Below are entries; copy exactly the lines from the one with "orange circle at" through the one with "cyan semicircle at", both included, and leave out the rest.

**EXTRACTED DATA**
== == ==
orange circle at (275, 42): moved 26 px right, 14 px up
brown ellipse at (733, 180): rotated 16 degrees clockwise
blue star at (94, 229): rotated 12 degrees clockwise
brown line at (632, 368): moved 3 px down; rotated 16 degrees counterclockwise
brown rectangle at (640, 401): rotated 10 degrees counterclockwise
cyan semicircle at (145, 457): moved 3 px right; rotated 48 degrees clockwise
== == ==
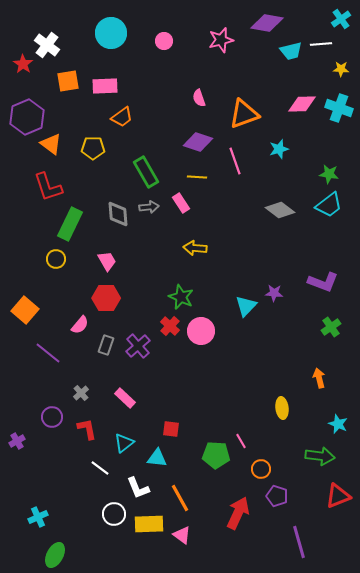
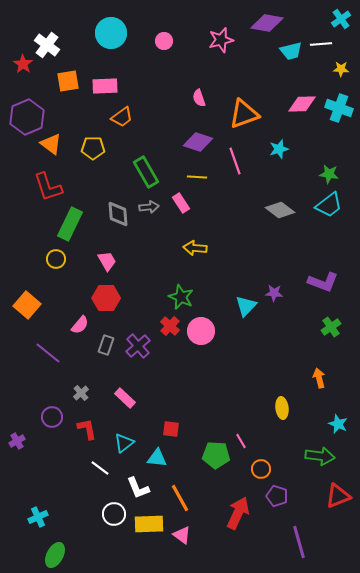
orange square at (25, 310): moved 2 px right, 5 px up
== == ==
**OUTPUT OF THE EXERCISE**
orange circle at (275, 42): moved 26 px right, 14 px up
brown ellipse at (733, 180): rotated 16 degrees clockwise
blue star at (94, 229): rotated 12 degrees clockwise
brown line at (632, 368): moved 3 px down; rotated 16 degrees counterclockwise
brown rectangle at (640, 401): rotated 10 degrees counterclockwise
cyan semicircle at (145, 457): moved 3 px right; rotated 48 degrees clockwise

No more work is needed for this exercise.